*Exercise goal*: Repeat the following data exactly, omitting pictures.

Colored geometric primitive data
---

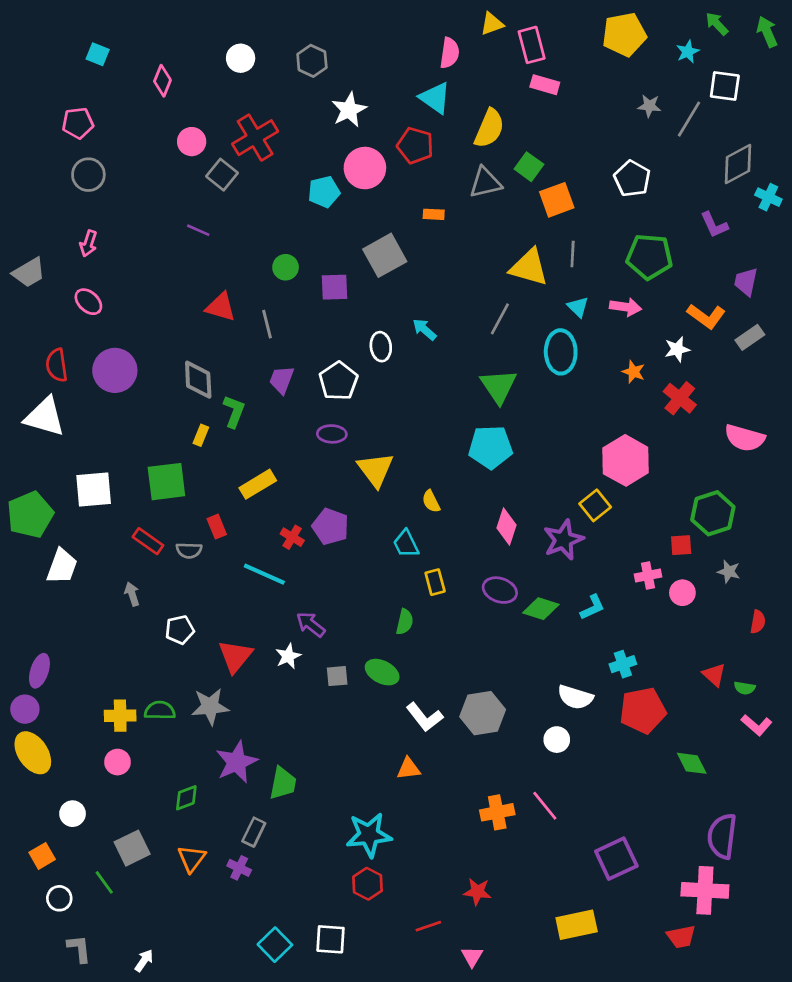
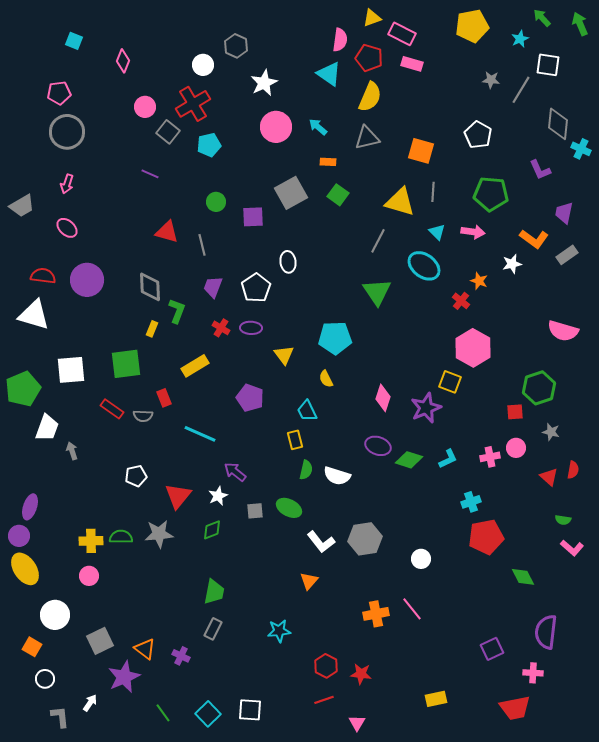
pink rectangle: (532, 45) -> (402, 34), turned -48
white circle: (241, 58) -> (203, 65), moved
red pentagon: (415, 146) -> (369, 58), moved
gray diamond: (738, 164) -> (558, 124), turned -56
green square: (529, 167) -> (338, 195), moved
gray circle: (88, 175) -> (67, 132), size x1.4
cyan pentagon: (324, 192) -> (209, 145), moved
orange square: (557, 200) -> (421, 151), turned 36
cyan arrow: (424, 329) -> (318, 127), moved
cyan ellipse: (561, 352) -> (424, 266), turned -52
red semicircle: (57, 365) -> (43, 276), turned 105
red cross: (680, 398) -> (461, 301), moved, size x0.7
cyan pentagon: (491, 447) -> (335, 338), moved
yellow triangle: (375, 470) -> (284, 355), size x0.7
yellow square: (595, 505) -> (450, 382), turned -30
red cross: (292, 537) -> (221, 328), moved
pink cross: (648, 576) -> (490, 457), moved
yellow rectangle: (435, 582) -> (295, 440), moved
gray arrow: (132, 594) -> (72, 451), moved
red triangle: (714, 675) -> (549, 477), moved
white semicircle: (575, 697) -> (337, 476), moved
purple star: (237, 762) -> (124, 677), moved
orange triangle: (409, 769) -> (309, 581), turned -42
green diamond: (186, 798) -> (212, 530), moved
white circle: (73, 814) -> (55, 615), size x1.5
gray rectangle: (254, 832) -> (213, 629), moved
cyan star: (369, 835) -> (279, 631), size x0.7
orange square: (42, 856) -> (32, 647), turned -30
orange triangle: (192, 859) -> (145, 649), turned -30
purple square: (616, 859) -> (492, 649), moved, size x0.7
green line: (104, 882) -> (163, 713), moved
red hexagon: (368, 884) -> (326, 666), moved
pink cross: (705, 890) -> (533, 673), size x0.6
yellow rectangle: (577, 925) -> (436, 699), size x0.7
red trapezoid: (681, 937) -> (515, 708), size x1.4
white arrow: (144, 960) -> (90, 703), moved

---

*Written answer*:
pink rectangle: (532, 45) -> (402, 34), turned -48
white circle: (241, 58) -> (203, 65), moved
red pentagon: (415, 146) -> (369, 58), moved
gray diamond: (738, 164) -> (558, 124), turned -56
green square: (529, 167) -> (338, 195), moved
gray circle: (88, 175) -> (67, 132), size x1.4
cyan pentagon: (324, 192) -> (209, 145), moved
orange square: (557, 200) -> (421, 151), turned 36
cyan arrow: (424, 329) -> (318, 127), moved
cyan ellipse: (561, 352) -> (424, 266), turned -52
red semicircle: (57, 365) -> (43, 276), turned 105
red cross: (680, 398) -> (461, 301), moved, size x0.7
cyan pentagon: (491, 447) -> (335, 338), moved
yellow triangle: (375, 470) -> (284, 355), size x0.7
yellow square: (595, 505) -> (450, 382), turned -30
red cross: (292, 537) -> (221, 328), moved
pink cross: (648, 576) -> (490, 457), moved
yellow rectangle: (435, 582) -> (295, 440), moved
gray arrow: (132, 594) -> (72, 451), moved
red triangle: (714, 675) -> (549, 477), moved
white semicircle: (575, 697) -> (337, 476), moved
purple star: (237, 762) -> (124, 677), moved
orange triangle: (409, 769) -> (309, 581), turned -42
green diamond: (186, 798) -> (212, 530), moved
white circle: (73, 814) -> (55, 615), size x1.5
gray rectangle: (254, 832) -> (213, 629), moved
cyan star: (369, 835) -> (279, 631), size x0.7
orange square: (42, 856) -> (32, 647), turned -30
orange triangle: (192, 859) -> (145, 649), turned -30
purple square: (616, 859) -> (492, 649), moved, size x0.7
green line: (104, 882) -> (163, 713), moved
red hexagon: (368, 884) -> (326, 666), moved
pink cross: (705, 890) -> (533, 673), size x0.6
yellow rectangle: (577, 925) -> (436, 699), size x0.7
red trapezoid: (681, 937) -> (515, 708), size x1.4
white arrow: (144, 960) -> (90, 703), moved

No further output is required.